Change detection data:
+ + + + + + +
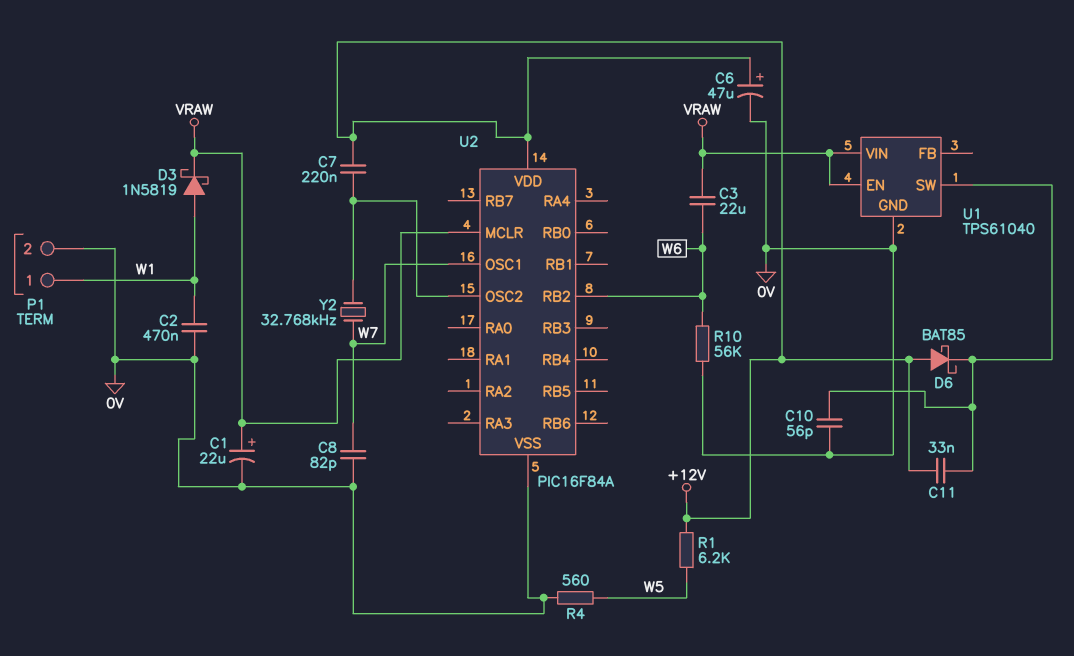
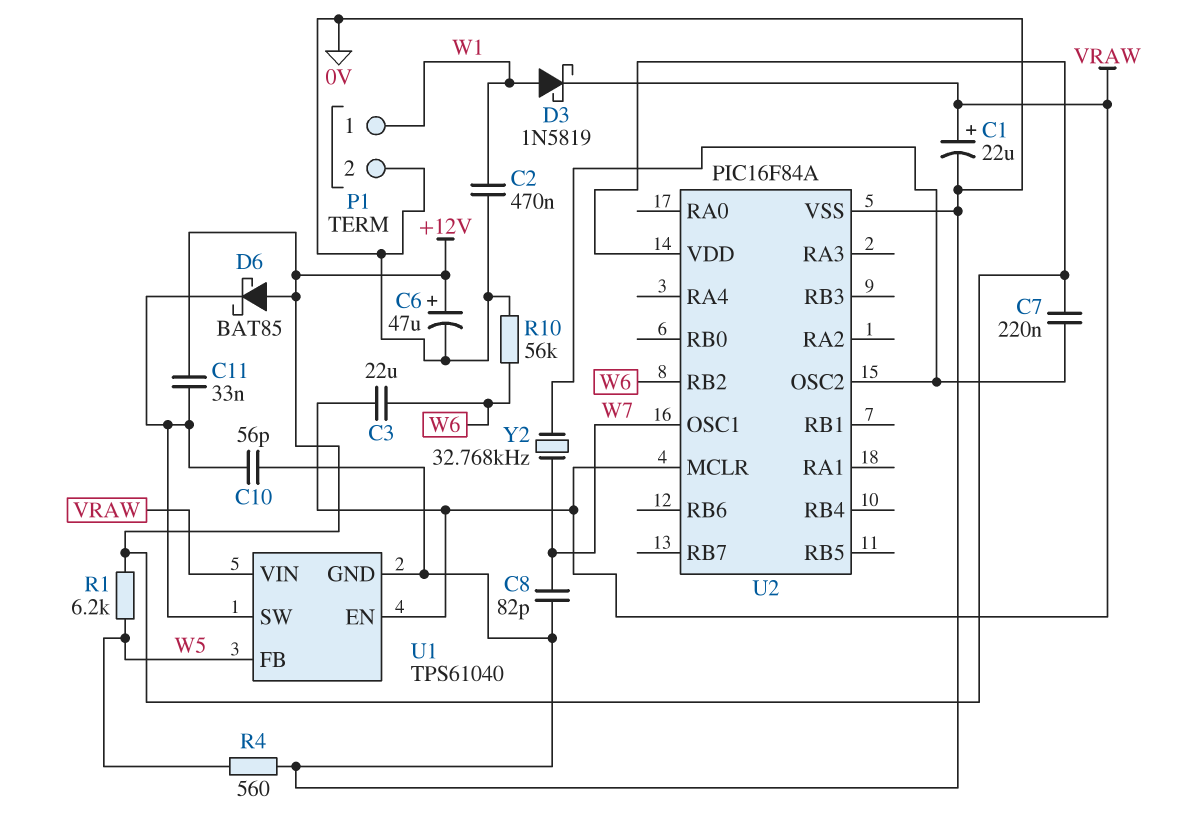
U1 pin FB: none -> W5

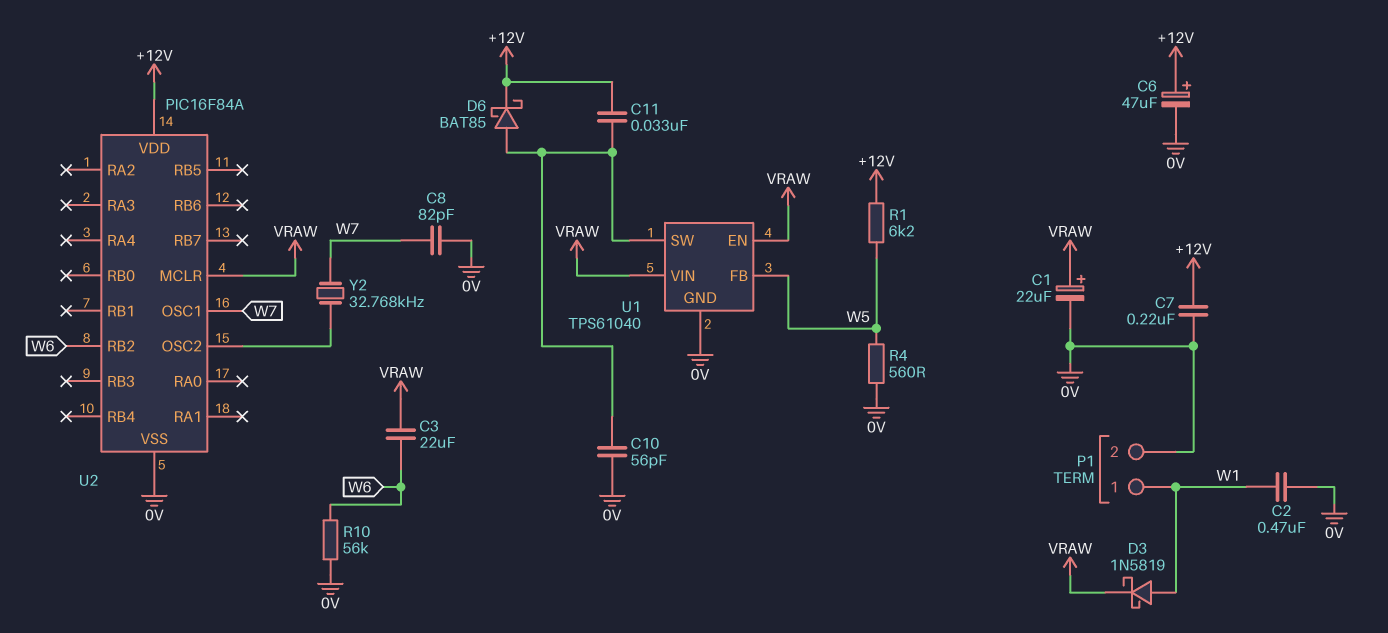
C7: 220nF (+12V, U2/OSC2) -> 220nF (+12V, 0V)
D6: schottky BAT85 (A +12V, K U1/SW) -> schottky BAT85 (A U1/SW, K +12V)

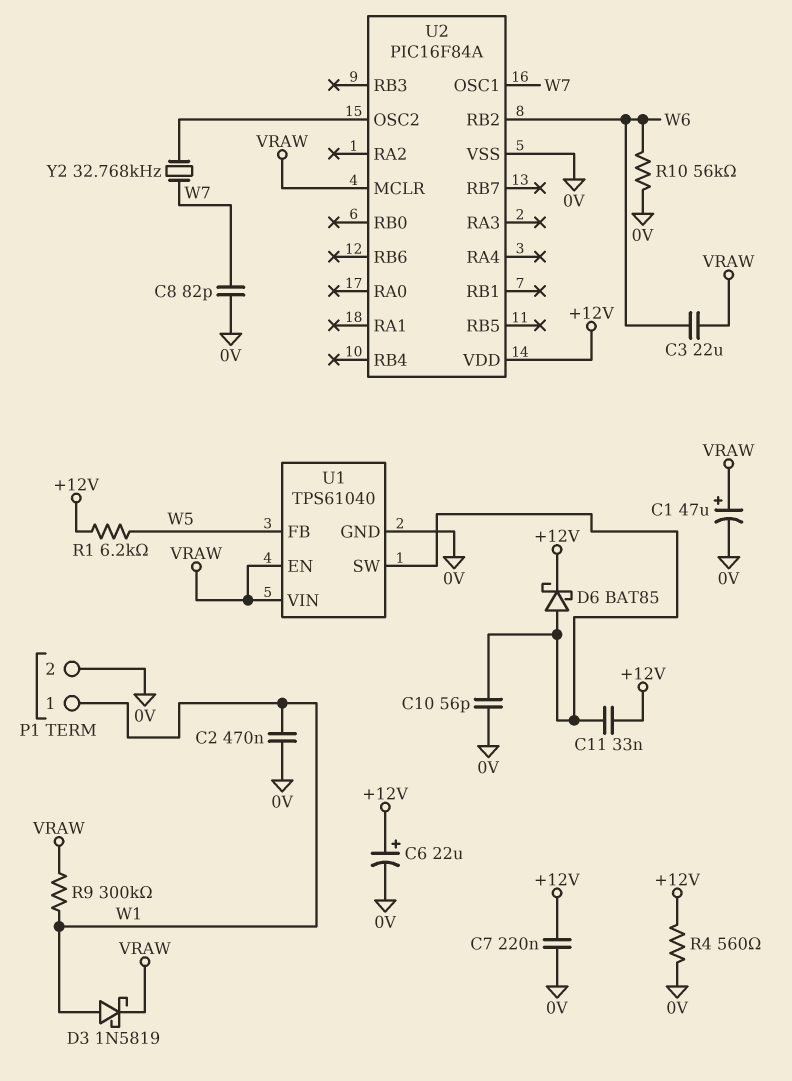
C1: 22uF (plus VRAW, minus 0V) -> 47uF (plus VRAW, minus 0V)
C6: 47uF (plus +12V, minus 0V) -> 22uF (plus +12V, minus 0V)
R4: 560 (0V, W5) -> 560 (+12V, 0V)
R9: none -> 300k (VRAW, W1)

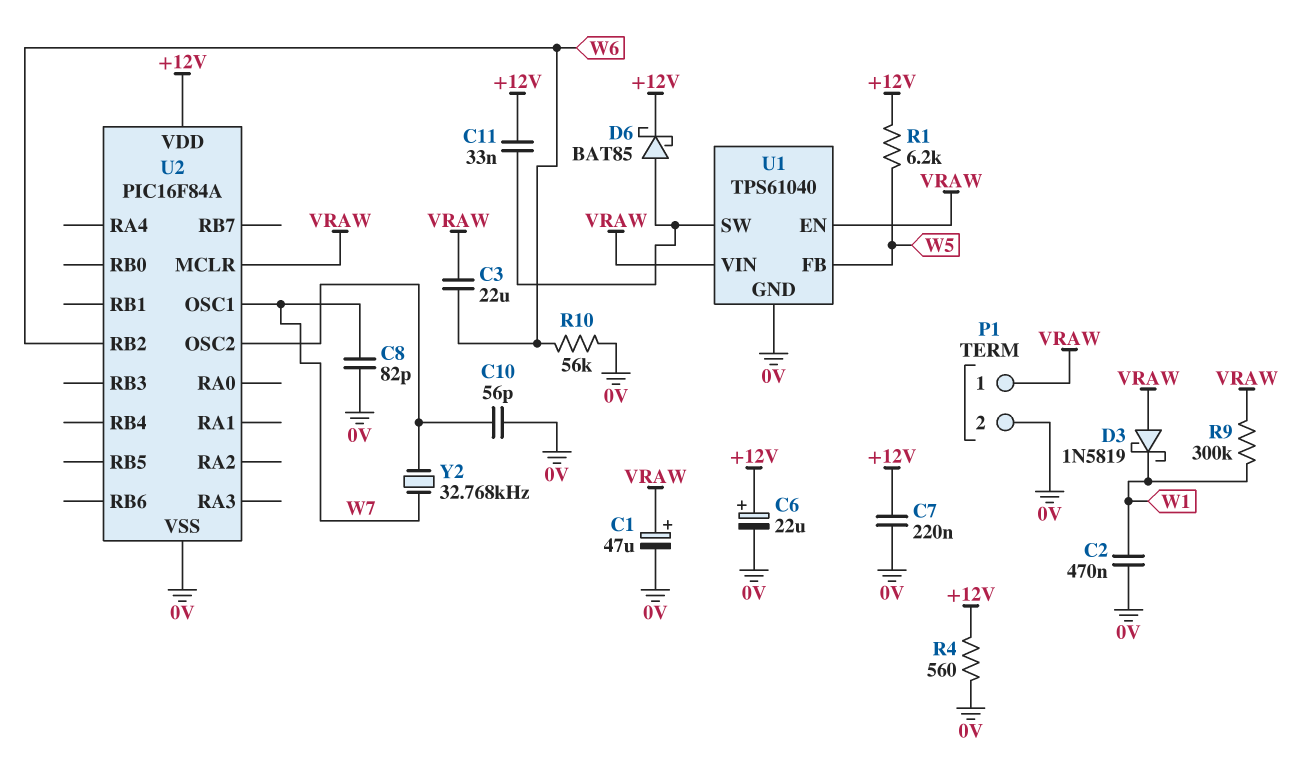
C10: 56pF (0V, U1/SW) -> 56pF (0V, U2/OSC2)
D3: schottky 1N5819 (A W1, K VRAW) -> schottky 1N5819 (A VRAW, K W1)
P1 pin 1: W1 -> VRAW

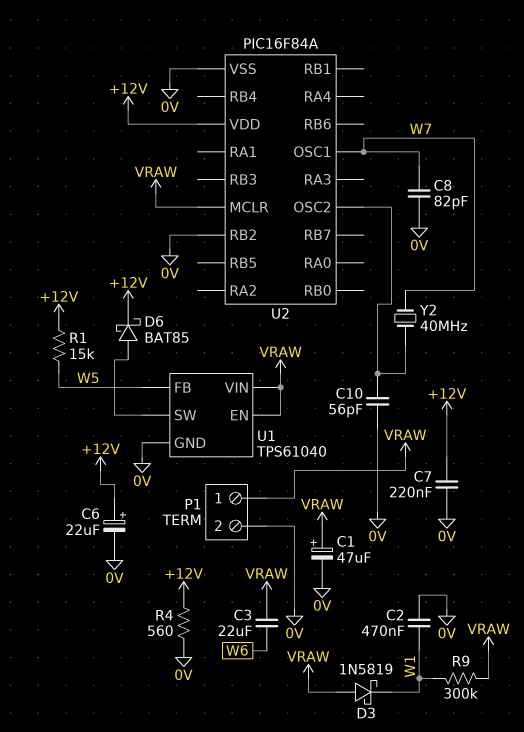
C11: 33nF (+12V, U1/SW) -> none
R1: 6.2k (+12V, W5) -> 15k (+12V, W5)
R10: 56k (0V, W6) -> none
U2 pin RB2: W6 -> 0V
Y2: 32.768kHz (U2/OSC2, W7) -> 40MHz (U2/OSC2, W7)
+ + + + + + +
Work to complete: An exact number is called for here: how many lines across the records contain the word "minus". Nothing else belongs in the answer.

Exercise response: 2